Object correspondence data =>
- - -
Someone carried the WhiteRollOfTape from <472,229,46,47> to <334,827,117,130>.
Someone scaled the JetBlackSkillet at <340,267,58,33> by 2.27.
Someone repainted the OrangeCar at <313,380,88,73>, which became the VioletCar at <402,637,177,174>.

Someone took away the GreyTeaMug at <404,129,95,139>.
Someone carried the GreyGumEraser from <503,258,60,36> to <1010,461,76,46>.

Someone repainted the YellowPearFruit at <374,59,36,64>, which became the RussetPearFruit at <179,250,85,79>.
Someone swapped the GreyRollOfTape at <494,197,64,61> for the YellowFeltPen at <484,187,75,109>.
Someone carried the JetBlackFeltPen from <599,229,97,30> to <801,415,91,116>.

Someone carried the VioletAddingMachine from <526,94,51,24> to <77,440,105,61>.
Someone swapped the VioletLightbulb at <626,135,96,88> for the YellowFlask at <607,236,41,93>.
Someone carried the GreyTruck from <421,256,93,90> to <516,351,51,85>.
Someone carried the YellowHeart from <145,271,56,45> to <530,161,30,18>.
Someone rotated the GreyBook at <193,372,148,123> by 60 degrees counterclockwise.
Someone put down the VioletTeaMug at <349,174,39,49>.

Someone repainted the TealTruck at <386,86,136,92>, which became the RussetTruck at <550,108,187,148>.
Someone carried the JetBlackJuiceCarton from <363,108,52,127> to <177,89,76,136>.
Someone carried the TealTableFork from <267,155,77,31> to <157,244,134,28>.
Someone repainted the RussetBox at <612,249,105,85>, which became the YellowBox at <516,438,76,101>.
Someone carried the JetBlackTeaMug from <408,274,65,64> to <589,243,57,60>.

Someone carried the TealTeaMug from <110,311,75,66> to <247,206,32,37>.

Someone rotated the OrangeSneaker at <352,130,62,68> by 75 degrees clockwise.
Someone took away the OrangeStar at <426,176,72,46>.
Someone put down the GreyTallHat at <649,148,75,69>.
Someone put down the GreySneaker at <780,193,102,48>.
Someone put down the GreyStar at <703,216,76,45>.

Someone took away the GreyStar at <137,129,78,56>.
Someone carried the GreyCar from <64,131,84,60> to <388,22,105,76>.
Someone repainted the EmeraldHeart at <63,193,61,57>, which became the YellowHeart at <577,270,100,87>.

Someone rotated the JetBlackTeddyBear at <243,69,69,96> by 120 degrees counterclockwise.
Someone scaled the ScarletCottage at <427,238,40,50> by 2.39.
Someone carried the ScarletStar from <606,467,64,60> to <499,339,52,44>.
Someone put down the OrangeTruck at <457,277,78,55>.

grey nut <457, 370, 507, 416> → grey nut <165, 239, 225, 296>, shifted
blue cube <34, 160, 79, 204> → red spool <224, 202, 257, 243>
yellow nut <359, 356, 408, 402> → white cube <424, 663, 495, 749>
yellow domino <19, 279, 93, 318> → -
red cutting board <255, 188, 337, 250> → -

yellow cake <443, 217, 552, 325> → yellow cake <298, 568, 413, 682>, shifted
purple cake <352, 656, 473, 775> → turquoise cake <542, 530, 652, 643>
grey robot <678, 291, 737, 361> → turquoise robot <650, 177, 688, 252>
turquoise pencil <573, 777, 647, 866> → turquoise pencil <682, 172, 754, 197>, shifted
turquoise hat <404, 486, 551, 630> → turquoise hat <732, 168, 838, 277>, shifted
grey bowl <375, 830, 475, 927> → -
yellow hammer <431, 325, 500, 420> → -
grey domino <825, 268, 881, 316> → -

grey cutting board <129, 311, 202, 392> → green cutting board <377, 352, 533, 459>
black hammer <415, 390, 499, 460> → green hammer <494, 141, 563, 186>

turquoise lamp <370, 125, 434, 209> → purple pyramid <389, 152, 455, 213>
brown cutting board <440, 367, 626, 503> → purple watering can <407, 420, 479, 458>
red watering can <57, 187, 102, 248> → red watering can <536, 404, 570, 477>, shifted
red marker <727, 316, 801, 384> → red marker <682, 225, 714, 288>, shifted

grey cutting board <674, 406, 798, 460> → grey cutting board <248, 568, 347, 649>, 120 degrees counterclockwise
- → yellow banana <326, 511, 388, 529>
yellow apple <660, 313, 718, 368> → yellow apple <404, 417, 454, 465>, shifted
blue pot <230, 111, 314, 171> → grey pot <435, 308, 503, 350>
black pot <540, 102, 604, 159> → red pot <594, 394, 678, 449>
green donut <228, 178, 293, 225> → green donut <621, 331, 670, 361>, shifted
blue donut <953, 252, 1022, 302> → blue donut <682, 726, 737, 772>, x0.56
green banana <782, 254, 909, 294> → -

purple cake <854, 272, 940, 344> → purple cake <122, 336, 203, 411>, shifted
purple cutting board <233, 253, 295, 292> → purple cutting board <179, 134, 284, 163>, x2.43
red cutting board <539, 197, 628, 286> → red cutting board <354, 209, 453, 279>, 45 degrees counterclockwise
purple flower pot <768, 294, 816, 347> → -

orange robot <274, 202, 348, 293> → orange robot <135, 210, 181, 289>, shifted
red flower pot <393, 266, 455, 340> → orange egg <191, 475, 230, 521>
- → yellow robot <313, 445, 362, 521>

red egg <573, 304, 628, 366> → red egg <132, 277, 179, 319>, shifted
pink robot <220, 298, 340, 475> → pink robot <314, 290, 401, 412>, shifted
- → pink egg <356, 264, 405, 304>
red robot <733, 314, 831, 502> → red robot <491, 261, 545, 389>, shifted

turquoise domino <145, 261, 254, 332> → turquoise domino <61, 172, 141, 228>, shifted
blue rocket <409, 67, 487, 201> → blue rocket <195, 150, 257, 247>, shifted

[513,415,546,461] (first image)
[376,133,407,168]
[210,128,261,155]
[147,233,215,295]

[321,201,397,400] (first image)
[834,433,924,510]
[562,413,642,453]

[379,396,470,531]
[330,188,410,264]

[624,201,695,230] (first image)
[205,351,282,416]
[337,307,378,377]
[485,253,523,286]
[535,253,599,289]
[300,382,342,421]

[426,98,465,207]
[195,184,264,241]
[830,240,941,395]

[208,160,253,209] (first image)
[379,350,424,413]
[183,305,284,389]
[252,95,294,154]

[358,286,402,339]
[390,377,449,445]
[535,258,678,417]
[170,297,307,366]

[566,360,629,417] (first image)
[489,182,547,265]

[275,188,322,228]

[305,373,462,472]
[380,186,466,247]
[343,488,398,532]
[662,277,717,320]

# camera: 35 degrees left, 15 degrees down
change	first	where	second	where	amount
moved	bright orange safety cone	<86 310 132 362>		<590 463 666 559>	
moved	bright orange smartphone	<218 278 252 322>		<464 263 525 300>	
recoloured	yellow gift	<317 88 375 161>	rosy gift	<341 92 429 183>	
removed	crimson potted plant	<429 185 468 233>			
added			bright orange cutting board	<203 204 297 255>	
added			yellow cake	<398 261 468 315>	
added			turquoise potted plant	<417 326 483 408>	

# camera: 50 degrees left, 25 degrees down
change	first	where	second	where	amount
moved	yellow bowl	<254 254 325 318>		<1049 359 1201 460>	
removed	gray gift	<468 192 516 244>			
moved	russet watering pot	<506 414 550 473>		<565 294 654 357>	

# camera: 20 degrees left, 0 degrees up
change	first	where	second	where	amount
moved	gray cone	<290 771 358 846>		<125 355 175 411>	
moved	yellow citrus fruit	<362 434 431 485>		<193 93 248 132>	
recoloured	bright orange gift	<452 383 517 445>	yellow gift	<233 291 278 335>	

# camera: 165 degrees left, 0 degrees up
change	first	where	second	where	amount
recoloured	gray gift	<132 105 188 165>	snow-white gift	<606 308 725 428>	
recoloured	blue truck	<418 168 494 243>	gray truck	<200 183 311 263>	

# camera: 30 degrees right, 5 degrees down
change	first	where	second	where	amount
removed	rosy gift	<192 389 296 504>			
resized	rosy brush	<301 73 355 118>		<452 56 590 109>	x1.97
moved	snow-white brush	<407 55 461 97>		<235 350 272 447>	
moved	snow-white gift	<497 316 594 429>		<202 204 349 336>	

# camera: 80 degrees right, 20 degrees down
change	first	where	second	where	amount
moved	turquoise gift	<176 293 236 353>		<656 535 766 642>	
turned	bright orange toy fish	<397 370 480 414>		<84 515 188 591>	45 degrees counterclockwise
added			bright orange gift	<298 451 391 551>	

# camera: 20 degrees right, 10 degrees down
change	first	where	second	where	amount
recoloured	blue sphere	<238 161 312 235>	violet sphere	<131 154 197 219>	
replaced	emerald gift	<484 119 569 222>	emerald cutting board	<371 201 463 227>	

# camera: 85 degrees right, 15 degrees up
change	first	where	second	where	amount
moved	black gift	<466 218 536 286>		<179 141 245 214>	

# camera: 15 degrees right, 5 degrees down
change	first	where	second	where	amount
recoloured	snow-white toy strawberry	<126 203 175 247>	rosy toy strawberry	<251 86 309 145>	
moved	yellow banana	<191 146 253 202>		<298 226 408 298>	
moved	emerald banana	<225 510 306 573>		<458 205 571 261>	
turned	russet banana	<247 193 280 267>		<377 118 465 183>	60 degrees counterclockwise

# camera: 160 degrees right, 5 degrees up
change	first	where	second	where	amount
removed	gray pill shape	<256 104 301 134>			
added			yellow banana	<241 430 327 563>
- - -
What the task asks => The lines of the records that contain the string "cube" should be located and copied.

Response to the task =>
blue cube <34, 160, 79, 204> → red spool <224, 202, 257, 243>
yellow nut <359, 356, 408, 402> → white cube <424, 663, 495, 749>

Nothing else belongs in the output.